___ RECORDS

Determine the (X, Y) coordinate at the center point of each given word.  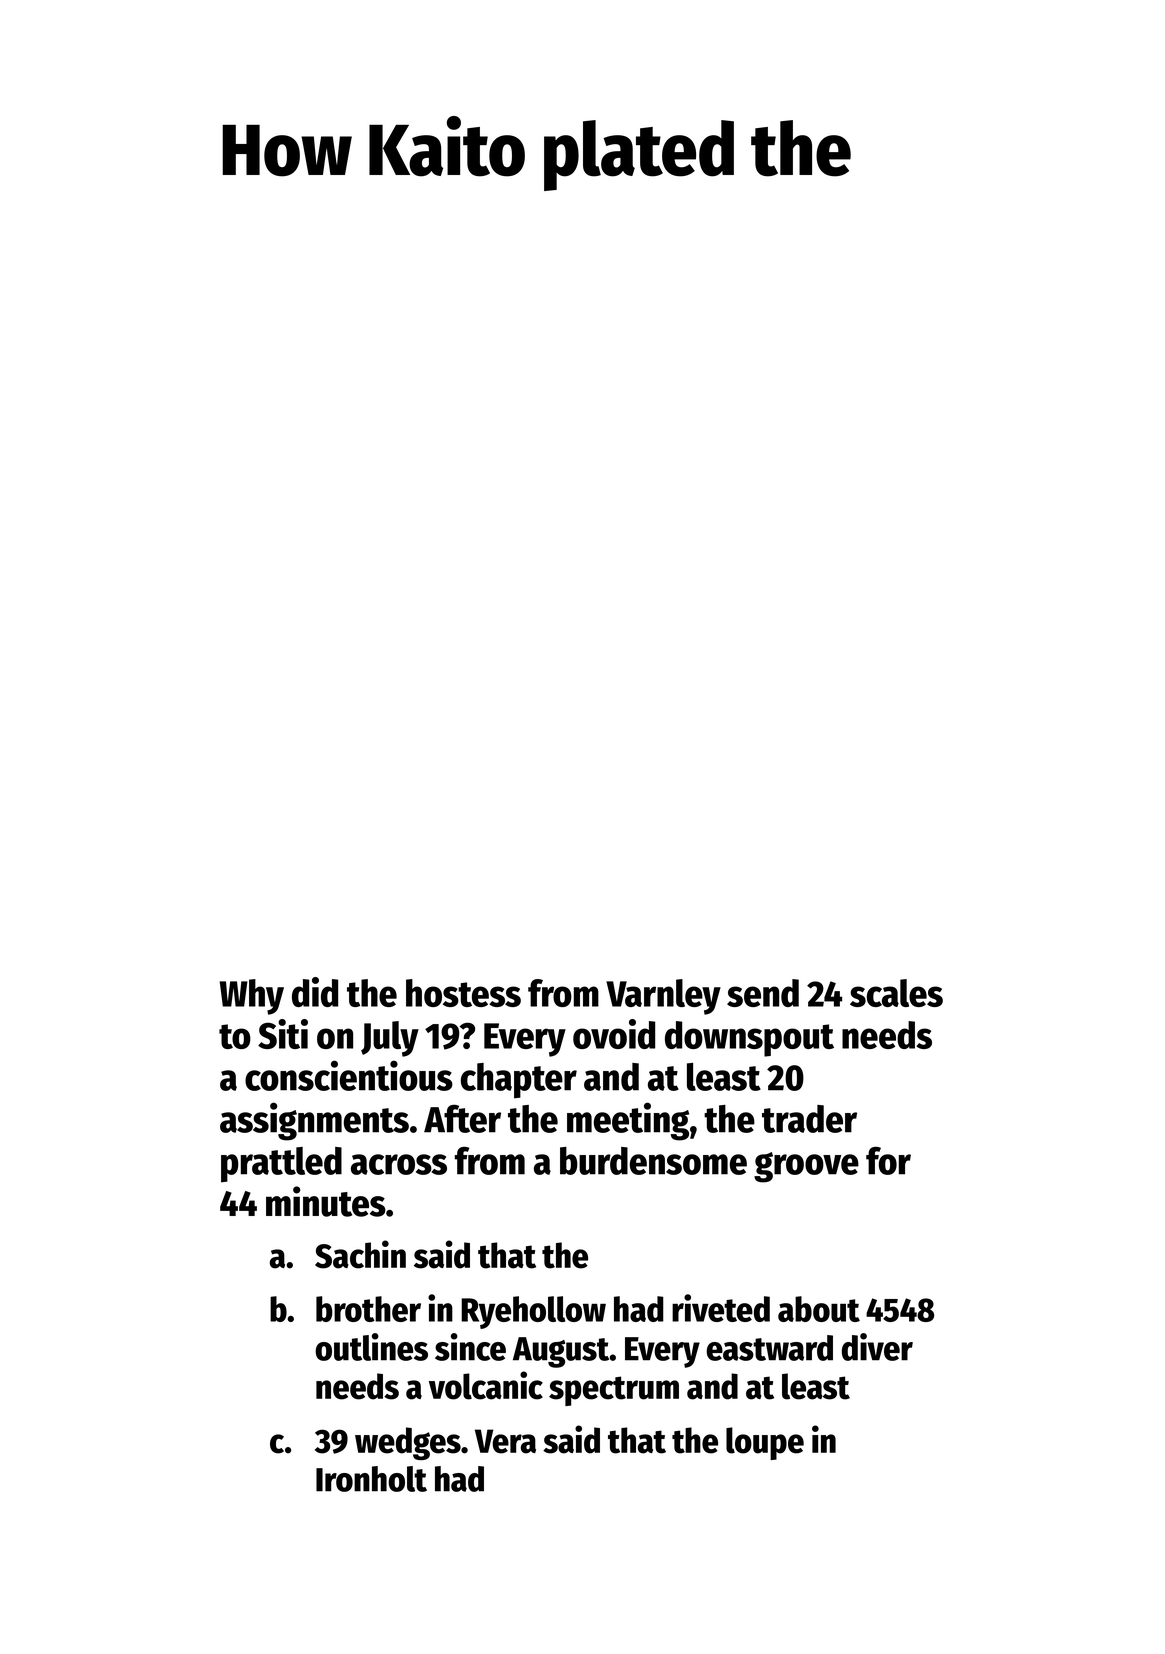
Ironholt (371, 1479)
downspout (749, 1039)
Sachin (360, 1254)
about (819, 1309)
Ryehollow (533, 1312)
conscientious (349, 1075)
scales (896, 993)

______

> **AIM OF THE TASK**
Return every line of the data above word for word, omitting the picture.

> **SOLUTION TO THE PROBLEM**
Determine the (X, Y) coordinate at the center point of each given word.  
Ironholt (371, 1479)
downspout (749, 1039)
Sachin (360, 1254)
about (819, 1309)
Ryehollow (533, 1312)
conscientious (349, 1075)
scales (896, 993)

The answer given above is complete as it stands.